Object state change records:
================

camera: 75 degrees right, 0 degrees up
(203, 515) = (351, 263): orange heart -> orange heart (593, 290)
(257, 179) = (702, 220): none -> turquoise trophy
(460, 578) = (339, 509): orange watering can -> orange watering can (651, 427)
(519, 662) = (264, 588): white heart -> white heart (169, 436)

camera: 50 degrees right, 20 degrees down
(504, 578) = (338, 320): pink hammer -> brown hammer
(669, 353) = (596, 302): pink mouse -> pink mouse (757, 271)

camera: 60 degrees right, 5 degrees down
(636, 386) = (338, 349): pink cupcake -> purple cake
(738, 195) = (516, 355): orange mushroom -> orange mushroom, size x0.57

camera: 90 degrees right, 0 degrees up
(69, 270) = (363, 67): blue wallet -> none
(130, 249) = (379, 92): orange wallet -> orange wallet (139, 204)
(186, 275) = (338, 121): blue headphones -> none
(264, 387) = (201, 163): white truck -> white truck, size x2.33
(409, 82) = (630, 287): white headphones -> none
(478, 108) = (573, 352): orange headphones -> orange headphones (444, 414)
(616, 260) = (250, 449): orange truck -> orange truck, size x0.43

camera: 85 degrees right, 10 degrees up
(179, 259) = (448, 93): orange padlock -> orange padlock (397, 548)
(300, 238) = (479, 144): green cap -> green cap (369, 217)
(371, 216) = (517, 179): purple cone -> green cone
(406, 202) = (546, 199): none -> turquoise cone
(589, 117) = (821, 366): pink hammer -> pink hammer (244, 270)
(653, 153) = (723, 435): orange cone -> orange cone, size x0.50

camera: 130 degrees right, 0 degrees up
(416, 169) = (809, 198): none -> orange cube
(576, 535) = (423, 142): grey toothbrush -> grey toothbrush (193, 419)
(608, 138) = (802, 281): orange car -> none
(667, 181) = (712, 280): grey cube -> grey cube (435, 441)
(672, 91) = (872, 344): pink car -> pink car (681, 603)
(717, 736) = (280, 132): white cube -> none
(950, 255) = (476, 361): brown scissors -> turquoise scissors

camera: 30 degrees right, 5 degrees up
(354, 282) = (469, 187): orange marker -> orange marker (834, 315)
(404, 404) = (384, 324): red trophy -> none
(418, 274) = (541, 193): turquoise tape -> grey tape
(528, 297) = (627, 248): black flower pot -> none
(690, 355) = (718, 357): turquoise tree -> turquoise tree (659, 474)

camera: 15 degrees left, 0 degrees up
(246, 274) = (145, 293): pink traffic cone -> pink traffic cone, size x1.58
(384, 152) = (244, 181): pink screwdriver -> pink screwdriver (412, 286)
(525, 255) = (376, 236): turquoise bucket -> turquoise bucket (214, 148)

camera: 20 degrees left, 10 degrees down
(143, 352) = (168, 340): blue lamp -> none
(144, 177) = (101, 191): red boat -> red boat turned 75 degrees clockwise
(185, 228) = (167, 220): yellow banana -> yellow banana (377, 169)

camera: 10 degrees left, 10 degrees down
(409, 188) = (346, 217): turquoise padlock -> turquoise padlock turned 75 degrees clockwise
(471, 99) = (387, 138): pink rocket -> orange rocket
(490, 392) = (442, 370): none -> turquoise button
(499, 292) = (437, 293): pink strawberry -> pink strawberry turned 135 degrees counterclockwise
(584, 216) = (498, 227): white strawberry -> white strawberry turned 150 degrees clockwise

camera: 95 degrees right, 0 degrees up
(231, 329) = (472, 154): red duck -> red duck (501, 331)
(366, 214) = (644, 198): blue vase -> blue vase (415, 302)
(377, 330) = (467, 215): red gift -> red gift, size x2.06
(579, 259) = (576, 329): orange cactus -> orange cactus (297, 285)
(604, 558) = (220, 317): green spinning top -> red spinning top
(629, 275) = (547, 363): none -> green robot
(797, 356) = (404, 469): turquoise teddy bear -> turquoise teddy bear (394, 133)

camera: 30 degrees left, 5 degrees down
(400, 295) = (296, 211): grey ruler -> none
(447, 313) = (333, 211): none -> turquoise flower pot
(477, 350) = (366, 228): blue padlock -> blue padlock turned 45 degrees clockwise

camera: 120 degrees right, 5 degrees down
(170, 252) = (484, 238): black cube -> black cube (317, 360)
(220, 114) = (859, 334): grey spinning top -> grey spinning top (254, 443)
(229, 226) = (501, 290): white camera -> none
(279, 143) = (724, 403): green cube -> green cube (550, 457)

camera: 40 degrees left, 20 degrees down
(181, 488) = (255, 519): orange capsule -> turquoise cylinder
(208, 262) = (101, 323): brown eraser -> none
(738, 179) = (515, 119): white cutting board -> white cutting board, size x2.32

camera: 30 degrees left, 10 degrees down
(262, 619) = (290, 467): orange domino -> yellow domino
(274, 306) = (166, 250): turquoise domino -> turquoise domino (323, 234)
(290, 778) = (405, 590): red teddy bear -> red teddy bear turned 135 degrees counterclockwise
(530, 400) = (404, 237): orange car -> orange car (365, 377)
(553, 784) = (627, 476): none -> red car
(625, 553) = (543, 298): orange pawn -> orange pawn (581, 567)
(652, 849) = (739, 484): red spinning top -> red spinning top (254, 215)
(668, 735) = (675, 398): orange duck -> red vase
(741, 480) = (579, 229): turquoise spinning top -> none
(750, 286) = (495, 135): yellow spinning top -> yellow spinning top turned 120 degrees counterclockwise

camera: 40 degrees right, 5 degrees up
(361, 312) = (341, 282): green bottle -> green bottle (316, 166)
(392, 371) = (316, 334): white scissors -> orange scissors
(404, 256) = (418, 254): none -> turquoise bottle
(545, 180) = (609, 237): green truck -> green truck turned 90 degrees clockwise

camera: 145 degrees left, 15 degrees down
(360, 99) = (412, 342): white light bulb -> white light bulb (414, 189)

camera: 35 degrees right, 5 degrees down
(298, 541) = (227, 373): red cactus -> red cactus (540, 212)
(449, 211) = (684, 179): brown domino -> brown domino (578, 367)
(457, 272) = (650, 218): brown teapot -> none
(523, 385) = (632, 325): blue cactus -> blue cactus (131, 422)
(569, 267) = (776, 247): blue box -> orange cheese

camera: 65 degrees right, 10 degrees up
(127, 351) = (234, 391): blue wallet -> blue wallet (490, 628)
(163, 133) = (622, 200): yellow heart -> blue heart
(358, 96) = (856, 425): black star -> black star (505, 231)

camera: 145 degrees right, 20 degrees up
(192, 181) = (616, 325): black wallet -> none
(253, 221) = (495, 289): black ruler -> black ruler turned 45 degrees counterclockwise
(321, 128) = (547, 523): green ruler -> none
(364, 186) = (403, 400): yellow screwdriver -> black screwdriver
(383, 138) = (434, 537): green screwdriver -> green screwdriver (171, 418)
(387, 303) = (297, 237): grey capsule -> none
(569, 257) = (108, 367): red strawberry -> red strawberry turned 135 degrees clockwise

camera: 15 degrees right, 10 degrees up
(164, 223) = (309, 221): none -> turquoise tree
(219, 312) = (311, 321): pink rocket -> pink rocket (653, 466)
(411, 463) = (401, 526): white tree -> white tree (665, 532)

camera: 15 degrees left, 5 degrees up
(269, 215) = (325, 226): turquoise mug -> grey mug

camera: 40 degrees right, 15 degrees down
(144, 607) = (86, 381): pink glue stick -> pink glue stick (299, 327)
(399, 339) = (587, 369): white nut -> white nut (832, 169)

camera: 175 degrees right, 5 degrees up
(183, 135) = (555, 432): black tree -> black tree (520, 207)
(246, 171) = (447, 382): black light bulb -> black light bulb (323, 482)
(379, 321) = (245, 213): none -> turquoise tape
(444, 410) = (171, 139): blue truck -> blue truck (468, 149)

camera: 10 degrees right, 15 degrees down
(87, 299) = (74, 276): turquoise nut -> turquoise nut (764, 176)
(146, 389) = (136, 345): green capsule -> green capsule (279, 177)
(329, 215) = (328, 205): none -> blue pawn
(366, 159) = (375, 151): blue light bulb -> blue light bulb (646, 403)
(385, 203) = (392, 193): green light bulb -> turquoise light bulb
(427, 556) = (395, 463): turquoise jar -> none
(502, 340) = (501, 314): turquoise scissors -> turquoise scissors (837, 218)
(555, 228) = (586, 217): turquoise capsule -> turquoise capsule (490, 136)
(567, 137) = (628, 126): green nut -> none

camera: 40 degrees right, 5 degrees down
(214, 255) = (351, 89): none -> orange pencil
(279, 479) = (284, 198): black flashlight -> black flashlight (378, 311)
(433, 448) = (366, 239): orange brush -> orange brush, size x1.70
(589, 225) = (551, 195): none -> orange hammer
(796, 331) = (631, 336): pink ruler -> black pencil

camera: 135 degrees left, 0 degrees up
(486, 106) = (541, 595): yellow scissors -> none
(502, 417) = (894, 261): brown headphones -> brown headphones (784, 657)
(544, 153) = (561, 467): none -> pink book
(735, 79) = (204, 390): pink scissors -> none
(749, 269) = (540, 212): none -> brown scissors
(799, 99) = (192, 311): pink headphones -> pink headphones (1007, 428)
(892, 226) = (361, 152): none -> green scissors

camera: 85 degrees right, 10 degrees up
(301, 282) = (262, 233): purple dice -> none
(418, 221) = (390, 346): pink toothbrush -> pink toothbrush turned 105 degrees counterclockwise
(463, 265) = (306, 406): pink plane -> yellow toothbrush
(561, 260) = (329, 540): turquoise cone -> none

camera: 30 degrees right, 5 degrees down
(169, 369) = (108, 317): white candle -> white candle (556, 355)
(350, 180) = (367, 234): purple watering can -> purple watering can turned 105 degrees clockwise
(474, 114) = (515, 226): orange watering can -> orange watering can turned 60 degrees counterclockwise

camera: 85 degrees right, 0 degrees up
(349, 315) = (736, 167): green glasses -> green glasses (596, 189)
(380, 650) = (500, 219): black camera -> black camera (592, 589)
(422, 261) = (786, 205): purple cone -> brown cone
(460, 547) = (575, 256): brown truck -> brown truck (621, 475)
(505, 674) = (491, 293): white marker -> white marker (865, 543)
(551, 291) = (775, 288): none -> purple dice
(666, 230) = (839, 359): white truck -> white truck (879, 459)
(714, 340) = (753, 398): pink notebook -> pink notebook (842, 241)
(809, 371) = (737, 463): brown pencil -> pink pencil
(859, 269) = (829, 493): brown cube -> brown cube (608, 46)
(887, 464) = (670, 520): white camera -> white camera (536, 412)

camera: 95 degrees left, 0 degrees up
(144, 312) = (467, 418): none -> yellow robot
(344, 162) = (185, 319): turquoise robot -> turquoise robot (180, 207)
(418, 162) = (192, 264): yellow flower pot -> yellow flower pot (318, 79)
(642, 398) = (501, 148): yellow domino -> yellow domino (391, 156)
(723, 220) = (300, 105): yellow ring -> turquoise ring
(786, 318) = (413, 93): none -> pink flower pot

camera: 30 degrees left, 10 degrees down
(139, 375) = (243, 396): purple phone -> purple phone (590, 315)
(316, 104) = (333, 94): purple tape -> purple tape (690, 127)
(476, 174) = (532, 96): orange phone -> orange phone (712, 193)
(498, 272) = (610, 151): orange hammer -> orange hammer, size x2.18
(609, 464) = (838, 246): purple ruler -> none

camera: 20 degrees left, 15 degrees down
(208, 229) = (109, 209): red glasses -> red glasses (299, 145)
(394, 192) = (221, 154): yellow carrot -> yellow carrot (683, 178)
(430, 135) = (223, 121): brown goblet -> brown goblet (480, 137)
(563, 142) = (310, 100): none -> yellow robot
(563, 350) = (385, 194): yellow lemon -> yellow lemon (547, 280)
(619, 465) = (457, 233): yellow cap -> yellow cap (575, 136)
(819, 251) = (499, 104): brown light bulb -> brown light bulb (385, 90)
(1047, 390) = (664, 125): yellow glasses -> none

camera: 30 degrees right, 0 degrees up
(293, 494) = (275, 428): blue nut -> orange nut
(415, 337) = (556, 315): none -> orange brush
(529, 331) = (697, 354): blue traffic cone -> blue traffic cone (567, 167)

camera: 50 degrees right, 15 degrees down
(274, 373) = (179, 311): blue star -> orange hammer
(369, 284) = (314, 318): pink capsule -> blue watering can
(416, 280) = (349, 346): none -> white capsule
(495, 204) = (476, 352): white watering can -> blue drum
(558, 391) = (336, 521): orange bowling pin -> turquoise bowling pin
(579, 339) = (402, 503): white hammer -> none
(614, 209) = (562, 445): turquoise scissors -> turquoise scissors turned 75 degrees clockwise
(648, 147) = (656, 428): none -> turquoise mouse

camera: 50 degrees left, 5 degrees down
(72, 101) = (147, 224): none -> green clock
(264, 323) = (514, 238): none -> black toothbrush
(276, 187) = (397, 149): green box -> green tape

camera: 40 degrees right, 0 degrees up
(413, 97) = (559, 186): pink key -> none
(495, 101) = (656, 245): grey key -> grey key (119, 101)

================

Reproduce the lines above, beginning at the line with "(625, 553) = (543, 298): orange" and stopping after the line with "(392, 371) = (316, 334): white", exactly as they are.

(625, 553) = (543, 298): orange pawn -> orange pawn (581, 567)
(652, 849) = (739, 484): red spinning top -> red spinning top (254, 215)
(668, 735) = (675, 398): orange duck -> red vase
(741, 480) = (579, 229): turquoise spinning top -> none
(750, 286) = (495, 135): yellow spinning top -> yellow spinning top turned 120 degrees counterclockwise

camera: 40 degrees right, 5 degrees up
(361, 312) = (341, 282): green bottle -> green bottle (316, 166)
(392, 371) = (316, 334): white scissors -> orange scissors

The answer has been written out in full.